**WHAT YOU ARE ASKED TO DO**. If a line of the data below contains the string "camera", count it, then state the total alone.

Collected data
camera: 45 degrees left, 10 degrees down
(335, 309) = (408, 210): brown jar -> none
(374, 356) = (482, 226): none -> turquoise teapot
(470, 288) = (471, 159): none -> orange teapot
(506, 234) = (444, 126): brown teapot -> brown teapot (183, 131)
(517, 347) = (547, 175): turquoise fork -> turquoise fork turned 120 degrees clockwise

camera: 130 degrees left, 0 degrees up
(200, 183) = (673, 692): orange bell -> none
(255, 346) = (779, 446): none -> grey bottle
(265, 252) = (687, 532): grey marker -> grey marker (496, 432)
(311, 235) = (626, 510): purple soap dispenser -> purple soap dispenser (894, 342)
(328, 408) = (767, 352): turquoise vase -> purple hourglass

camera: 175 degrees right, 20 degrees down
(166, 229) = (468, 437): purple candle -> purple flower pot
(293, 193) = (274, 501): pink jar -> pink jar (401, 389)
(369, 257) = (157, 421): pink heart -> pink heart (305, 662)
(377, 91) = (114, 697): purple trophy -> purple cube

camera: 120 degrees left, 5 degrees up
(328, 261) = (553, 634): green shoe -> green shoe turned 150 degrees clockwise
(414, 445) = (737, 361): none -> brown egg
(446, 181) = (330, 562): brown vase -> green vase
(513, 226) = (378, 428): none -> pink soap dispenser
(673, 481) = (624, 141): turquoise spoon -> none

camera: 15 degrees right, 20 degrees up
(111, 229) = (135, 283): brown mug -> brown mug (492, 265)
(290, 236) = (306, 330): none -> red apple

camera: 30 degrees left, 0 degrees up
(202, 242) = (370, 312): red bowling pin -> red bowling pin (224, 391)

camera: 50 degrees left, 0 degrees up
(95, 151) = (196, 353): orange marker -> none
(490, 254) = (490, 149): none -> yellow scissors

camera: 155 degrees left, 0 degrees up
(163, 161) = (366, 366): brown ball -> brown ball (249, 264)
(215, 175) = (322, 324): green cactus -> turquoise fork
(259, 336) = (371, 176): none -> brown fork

**ANSWER SECTION**. 8